→ WHAT TO WORK ON
Gather each line in the records below that contains the string "with", and copy those lines in full. A line counts only if its letters match the string in case.

## BEGIN INPUT ROWS

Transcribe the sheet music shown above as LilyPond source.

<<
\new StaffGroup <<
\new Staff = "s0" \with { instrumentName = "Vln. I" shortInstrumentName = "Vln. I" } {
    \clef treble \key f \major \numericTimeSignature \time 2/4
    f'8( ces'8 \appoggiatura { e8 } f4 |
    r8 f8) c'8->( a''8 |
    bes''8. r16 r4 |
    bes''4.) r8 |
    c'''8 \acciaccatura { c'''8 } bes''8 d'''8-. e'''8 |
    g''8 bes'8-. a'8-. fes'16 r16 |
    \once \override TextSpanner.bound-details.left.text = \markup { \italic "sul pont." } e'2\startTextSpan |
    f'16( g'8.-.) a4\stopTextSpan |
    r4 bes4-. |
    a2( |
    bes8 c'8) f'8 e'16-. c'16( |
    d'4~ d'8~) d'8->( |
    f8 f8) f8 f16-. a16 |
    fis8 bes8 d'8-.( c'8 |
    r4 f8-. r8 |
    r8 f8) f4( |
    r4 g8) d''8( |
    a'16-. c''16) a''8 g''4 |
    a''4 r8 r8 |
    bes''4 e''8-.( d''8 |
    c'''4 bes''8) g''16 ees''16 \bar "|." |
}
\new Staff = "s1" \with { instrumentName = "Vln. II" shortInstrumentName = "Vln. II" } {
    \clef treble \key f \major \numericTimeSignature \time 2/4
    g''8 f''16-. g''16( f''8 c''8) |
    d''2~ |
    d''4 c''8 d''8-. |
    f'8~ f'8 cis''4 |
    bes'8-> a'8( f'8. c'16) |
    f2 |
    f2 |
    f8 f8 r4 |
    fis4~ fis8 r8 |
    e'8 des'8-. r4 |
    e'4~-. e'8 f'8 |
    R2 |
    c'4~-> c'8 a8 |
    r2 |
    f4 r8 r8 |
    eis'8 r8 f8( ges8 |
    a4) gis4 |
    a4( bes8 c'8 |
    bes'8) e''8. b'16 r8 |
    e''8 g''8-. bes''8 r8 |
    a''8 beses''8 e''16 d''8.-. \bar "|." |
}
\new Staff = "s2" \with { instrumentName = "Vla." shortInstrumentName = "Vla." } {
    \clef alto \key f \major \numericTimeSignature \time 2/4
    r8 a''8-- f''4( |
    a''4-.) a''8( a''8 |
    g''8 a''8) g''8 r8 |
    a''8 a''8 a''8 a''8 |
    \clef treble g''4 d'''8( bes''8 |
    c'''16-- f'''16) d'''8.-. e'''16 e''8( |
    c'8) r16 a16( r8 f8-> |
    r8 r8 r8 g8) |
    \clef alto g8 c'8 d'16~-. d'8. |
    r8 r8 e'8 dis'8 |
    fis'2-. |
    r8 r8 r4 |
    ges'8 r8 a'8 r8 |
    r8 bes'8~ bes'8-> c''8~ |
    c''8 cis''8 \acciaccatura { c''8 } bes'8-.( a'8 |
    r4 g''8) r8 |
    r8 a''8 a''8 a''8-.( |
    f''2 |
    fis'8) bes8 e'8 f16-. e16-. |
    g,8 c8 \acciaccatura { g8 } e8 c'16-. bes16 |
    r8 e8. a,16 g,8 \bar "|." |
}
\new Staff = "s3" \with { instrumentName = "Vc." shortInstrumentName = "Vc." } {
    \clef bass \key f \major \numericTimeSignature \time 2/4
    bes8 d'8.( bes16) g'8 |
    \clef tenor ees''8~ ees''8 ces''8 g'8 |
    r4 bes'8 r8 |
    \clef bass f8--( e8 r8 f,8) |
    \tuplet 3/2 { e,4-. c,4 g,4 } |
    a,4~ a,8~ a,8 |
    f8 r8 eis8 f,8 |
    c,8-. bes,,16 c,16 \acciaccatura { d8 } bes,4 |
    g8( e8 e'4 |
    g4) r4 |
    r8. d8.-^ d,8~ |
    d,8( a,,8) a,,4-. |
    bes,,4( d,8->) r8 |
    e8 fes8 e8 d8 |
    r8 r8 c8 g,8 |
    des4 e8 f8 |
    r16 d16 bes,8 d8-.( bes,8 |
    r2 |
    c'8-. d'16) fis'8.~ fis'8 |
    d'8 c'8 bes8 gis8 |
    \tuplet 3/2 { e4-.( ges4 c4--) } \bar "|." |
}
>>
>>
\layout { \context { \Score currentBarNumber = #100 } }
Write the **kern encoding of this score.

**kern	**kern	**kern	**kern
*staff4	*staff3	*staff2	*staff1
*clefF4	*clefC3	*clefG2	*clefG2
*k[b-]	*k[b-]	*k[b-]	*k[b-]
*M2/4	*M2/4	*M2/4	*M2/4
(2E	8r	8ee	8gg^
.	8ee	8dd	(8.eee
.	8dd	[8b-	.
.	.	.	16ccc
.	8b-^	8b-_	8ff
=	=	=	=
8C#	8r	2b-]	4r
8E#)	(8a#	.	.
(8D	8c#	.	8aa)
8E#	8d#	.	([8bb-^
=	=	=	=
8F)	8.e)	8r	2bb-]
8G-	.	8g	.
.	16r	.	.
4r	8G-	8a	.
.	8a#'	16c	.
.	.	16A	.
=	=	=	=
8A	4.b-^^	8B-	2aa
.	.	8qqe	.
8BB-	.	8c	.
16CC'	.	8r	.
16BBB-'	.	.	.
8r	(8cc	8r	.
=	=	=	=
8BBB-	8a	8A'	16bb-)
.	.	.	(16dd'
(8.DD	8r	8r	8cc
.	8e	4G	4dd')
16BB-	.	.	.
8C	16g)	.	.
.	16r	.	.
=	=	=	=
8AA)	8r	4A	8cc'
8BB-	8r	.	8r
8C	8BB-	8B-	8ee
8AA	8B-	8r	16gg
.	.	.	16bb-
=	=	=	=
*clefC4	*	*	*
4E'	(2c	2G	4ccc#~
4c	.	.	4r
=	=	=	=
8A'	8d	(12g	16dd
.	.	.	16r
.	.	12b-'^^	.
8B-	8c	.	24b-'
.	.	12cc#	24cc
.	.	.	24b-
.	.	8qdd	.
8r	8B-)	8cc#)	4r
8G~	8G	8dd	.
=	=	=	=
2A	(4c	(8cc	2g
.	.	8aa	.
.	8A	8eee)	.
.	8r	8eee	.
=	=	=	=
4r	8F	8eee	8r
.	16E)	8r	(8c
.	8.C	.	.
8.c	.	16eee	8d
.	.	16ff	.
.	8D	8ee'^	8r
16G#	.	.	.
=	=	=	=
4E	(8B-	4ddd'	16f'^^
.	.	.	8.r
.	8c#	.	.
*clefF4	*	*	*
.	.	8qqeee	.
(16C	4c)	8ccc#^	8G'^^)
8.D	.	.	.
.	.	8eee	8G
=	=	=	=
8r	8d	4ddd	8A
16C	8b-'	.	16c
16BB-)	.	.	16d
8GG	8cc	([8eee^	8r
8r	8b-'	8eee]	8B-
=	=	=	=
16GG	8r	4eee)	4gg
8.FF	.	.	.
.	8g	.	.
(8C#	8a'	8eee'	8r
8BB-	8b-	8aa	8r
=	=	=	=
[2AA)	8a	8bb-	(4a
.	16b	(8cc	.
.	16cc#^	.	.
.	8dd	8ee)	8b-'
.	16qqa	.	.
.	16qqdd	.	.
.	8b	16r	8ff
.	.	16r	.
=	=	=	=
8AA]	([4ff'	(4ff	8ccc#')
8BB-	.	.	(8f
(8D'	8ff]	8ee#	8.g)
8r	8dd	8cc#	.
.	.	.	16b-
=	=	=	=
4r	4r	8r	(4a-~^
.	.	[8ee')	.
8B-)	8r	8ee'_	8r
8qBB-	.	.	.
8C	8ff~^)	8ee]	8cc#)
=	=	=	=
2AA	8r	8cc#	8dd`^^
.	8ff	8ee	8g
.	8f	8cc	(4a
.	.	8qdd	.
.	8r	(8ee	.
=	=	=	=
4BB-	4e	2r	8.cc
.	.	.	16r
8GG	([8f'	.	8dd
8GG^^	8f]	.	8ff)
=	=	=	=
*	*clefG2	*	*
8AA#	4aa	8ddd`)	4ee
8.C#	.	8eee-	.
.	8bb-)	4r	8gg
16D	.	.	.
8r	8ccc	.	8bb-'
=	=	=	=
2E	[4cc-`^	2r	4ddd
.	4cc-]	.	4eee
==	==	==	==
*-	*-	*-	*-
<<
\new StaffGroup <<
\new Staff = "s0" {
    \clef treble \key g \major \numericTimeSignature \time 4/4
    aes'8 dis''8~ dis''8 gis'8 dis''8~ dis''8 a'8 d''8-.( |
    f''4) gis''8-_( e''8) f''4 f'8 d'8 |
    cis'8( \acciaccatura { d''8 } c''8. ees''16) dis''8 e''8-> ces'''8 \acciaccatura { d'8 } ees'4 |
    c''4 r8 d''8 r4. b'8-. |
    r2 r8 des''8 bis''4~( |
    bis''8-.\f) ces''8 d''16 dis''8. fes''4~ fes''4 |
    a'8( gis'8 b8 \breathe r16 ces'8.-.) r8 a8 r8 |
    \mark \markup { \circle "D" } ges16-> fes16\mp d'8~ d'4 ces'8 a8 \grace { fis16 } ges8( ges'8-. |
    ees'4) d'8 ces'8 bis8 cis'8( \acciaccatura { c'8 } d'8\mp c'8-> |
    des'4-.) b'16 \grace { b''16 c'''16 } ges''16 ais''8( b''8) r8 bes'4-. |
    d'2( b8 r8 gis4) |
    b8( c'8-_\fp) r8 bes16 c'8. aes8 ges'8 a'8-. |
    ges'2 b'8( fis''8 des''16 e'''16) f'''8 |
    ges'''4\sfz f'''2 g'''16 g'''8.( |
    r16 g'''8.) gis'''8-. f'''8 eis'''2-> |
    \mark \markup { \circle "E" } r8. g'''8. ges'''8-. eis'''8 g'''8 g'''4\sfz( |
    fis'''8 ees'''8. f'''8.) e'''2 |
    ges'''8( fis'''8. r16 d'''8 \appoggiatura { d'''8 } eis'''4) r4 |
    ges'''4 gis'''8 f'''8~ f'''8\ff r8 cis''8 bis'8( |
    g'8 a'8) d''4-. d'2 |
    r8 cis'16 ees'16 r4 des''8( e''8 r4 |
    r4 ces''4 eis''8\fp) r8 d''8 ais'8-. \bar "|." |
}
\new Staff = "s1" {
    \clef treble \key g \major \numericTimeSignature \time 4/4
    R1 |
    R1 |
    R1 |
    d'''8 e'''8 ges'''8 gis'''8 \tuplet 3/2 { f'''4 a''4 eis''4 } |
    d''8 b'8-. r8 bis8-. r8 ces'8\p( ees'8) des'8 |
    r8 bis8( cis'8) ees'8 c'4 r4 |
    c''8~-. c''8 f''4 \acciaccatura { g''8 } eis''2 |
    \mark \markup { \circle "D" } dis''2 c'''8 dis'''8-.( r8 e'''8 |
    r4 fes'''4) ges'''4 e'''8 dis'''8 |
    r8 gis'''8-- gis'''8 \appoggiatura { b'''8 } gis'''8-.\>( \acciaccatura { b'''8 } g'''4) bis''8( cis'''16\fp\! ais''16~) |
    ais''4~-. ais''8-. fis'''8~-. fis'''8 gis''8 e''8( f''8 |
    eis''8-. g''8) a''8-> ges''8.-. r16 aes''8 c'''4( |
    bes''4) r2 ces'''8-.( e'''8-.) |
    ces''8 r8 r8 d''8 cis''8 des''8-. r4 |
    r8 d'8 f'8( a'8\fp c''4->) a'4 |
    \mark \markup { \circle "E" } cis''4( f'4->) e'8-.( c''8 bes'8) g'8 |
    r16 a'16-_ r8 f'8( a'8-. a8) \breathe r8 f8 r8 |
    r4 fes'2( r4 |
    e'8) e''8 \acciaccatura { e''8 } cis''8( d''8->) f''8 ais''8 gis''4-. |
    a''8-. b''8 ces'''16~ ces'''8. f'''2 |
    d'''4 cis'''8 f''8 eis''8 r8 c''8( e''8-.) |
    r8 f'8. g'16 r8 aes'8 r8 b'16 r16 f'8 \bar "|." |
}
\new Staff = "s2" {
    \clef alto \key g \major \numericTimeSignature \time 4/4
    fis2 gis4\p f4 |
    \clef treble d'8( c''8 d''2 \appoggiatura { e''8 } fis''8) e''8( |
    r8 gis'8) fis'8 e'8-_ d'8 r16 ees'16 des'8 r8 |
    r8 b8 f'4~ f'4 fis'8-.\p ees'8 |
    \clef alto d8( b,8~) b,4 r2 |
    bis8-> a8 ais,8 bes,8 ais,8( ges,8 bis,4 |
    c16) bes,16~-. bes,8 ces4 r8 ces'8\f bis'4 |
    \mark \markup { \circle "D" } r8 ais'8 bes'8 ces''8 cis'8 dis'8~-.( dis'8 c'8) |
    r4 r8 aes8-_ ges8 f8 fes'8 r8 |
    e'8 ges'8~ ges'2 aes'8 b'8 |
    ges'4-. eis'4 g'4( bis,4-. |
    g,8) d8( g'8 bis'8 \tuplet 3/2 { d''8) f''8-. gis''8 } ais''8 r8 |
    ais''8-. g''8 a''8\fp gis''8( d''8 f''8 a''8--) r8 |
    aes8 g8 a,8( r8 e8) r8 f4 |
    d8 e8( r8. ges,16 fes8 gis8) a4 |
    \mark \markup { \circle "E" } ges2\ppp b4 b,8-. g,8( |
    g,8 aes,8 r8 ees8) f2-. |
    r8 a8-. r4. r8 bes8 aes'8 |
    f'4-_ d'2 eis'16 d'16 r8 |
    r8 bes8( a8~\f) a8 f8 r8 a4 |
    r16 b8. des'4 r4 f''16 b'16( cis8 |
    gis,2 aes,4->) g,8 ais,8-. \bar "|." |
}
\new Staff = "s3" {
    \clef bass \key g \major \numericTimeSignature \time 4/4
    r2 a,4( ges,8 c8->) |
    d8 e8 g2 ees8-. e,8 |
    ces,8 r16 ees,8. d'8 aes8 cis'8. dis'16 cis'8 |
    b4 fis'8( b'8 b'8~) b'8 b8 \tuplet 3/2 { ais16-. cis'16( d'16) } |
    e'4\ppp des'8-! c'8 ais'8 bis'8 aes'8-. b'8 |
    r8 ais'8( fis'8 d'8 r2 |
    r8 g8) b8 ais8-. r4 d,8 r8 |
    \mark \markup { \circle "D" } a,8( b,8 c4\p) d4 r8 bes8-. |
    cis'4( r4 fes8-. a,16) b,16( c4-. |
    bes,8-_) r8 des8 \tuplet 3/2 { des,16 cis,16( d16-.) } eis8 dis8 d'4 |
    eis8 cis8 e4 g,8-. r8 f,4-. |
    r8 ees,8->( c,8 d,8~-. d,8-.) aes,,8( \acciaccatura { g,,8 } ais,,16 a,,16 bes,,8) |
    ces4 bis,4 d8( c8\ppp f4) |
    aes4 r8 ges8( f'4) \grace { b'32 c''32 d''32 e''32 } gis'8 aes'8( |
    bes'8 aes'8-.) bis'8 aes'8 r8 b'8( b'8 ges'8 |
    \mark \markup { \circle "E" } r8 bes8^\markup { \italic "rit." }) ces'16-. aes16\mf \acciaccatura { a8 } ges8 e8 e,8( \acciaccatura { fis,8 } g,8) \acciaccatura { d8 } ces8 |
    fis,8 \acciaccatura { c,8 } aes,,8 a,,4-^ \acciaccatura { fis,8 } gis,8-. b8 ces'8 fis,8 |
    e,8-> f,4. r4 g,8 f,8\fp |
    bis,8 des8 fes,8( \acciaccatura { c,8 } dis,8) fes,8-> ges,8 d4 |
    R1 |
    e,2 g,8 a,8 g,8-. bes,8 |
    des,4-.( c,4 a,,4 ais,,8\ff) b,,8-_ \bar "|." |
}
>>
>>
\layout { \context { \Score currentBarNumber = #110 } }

## END INPUT ROWS

→ OUTPUT BELOW
\new Staff = "s0" \with { instrumentName = "Vln. I" shortInstrumentName = "Vln. I" } {
\new Staff = "s1" \with { instrumentName = "Vln. II" shortInstrumentName = "Vln. II" } {
\new Staff = "s2" \with { instrumentName = "Vla." shortInstrumentName = "Vla." } {
\new Staff = "s3" \with { instrumentName = "Vc." shortInstrumentName = "Vc." } {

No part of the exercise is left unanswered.